Segment Start: MATERIAL FOR THIS TASK

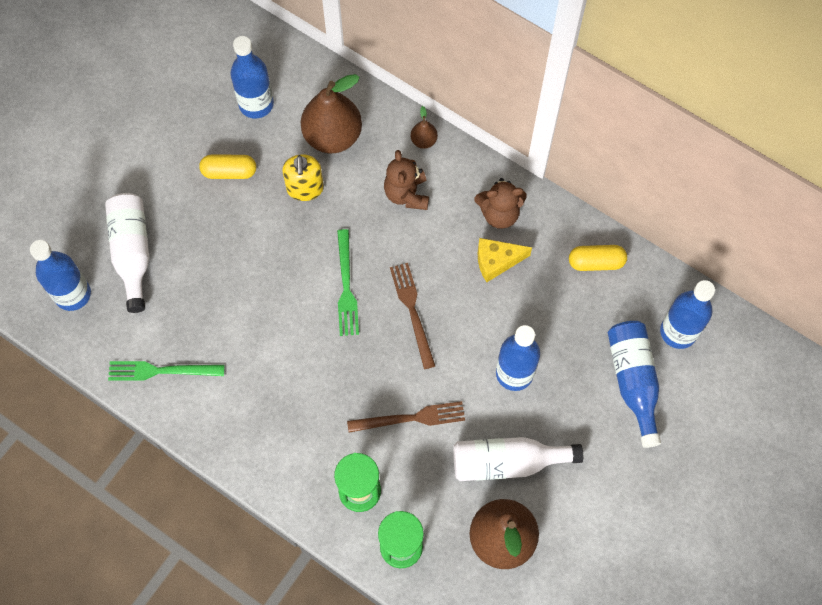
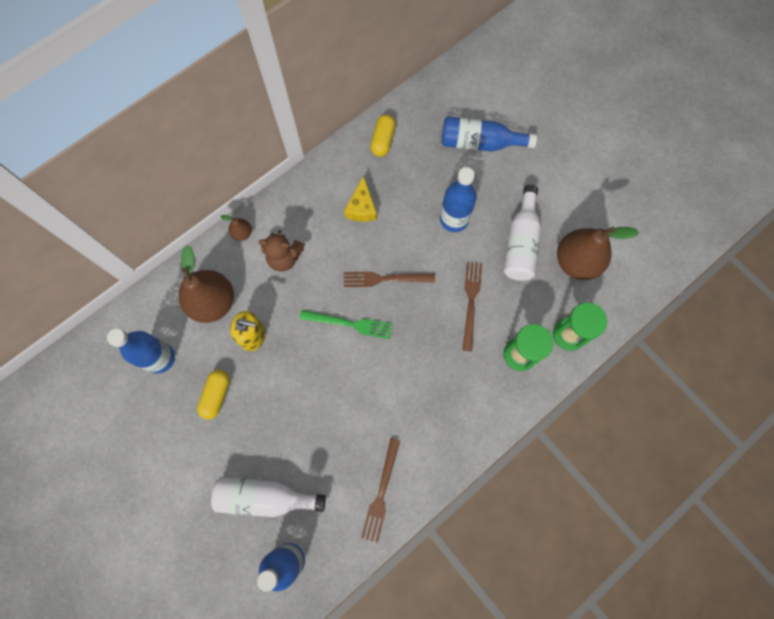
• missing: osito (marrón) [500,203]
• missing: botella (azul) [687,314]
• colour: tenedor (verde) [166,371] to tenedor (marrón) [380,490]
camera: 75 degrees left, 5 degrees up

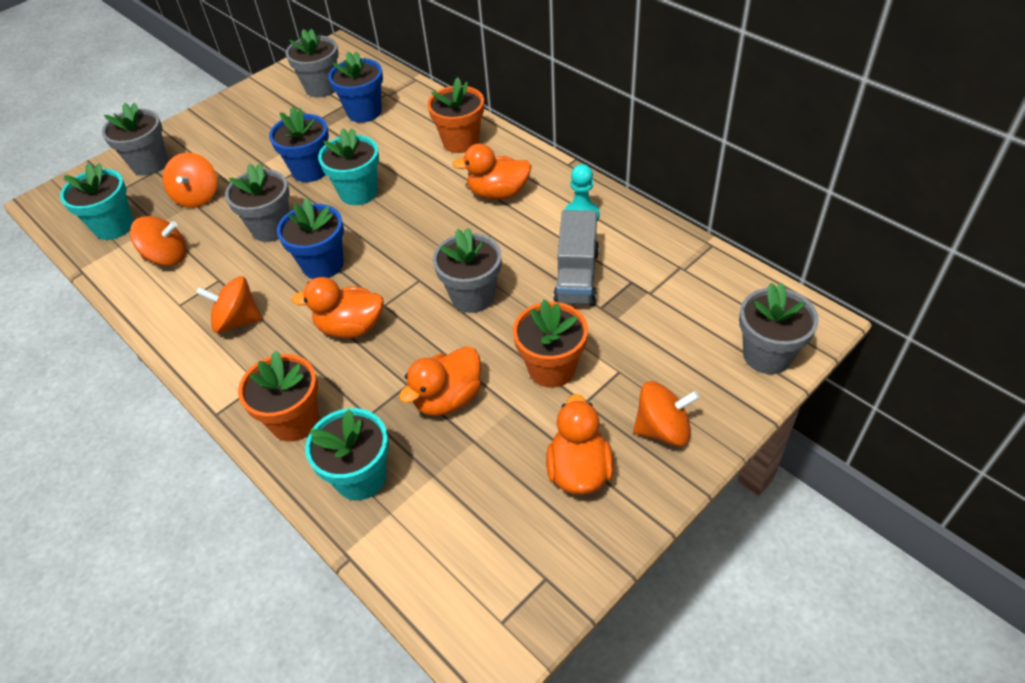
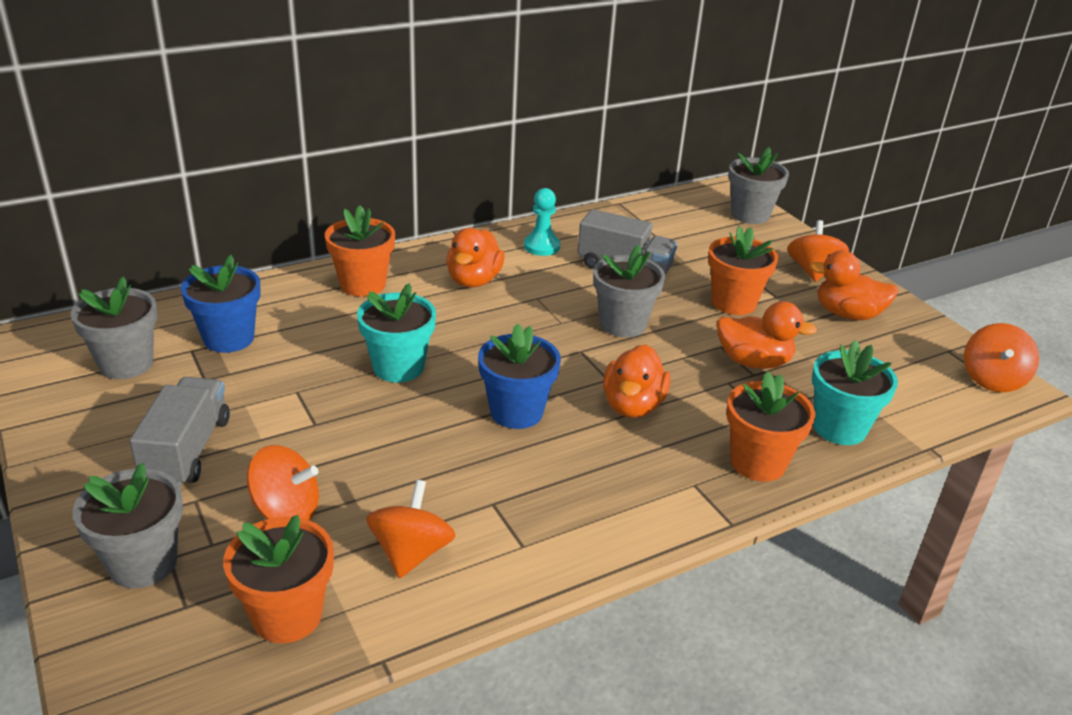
• missing: maceta (gris) [257,202]
• missing: maceta (azul) [299,144]
• appeared: camión (gris) [180,431]
• relocated: peonza (naranja) [229,304] to [1001,357]
• colour: maceta (turquesa) [97,201] to maceta (naranja) [278,579]
• spun: pato (naranja) [440,381] = [767,335] 45 degrees counterclockwise
camera: 80 degrees left, 15 degrees down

Segment End: MATERIAL FOR THIS TASK

### WHAT YOU SHOULD DO:
Only lines with the word "marrón" are wanted, so copy each one from the records.

### ANSWER TO THIS TASK:
• missing: osito (marrón) [500,203]
• colour: tenedor (verde) [166,371] to tenedor (marrón) [380,490]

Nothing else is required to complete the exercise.